● ASSIGNED TASK
Only one stretch of the data below is wanted: the lines starting at the one with "red 1x1 round brick [668,168,717,250]" and ending at the one with "red 1x1 round brick [500,328,549,410]", both included, given again exactly.

● SUPPLIED DATA

>>>

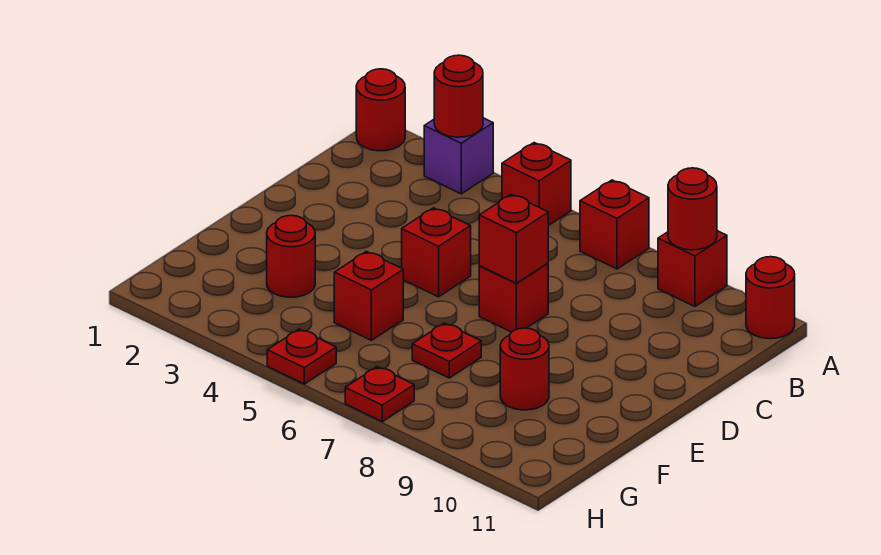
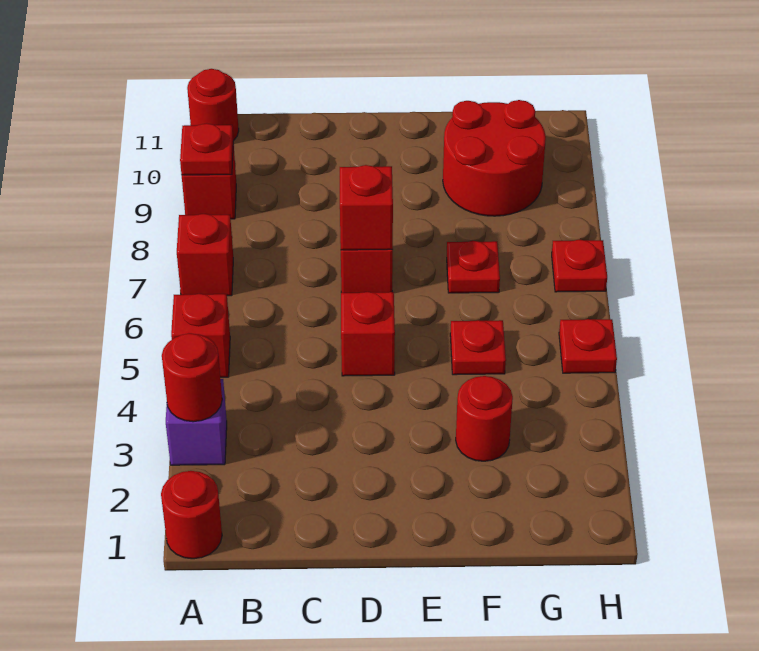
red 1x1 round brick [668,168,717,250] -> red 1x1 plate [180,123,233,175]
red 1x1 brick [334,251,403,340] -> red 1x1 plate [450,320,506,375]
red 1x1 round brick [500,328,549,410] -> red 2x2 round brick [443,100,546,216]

<<<
>>>

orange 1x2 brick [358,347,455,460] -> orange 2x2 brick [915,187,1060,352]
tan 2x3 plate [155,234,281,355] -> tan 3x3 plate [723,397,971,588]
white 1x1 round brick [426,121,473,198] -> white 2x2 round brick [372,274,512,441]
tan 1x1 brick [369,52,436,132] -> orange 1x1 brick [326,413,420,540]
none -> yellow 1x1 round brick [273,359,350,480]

<<<
>>>

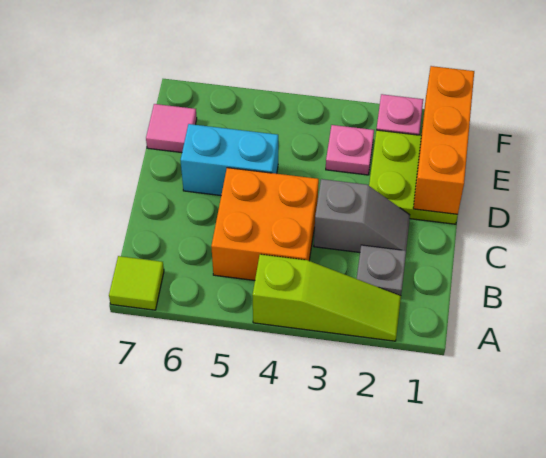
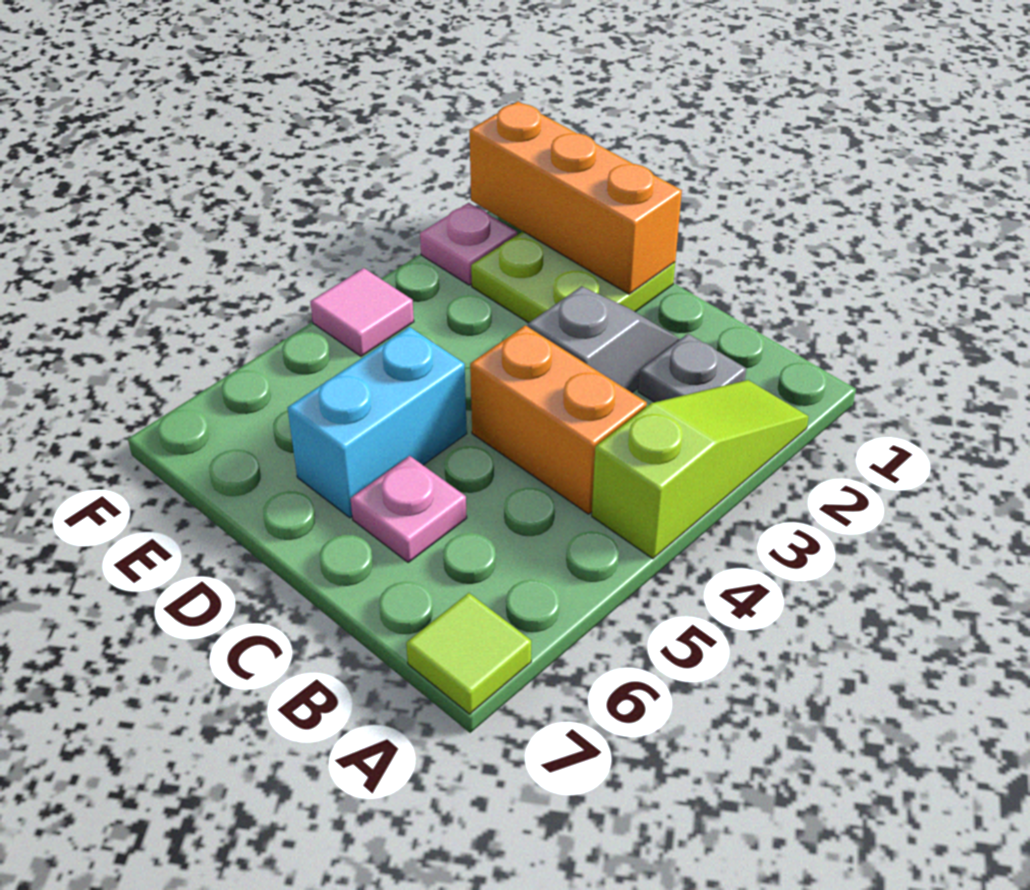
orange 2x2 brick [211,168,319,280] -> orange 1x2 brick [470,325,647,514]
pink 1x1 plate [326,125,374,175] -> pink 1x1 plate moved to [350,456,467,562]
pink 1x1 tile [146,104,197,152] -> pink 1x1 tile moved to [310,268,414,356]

<<<

● TASK ANSWER
red 1x1 round brick [668,168,717,250] -> red 1x1 plate [180,123,233,175]
red 1x1 brick [334,251,403,340] -> red 1x1 plate [450,320,506,375]
red 1x1 round brick [500,328,549,410] -> red 2x2 round brick [443,100,546,216]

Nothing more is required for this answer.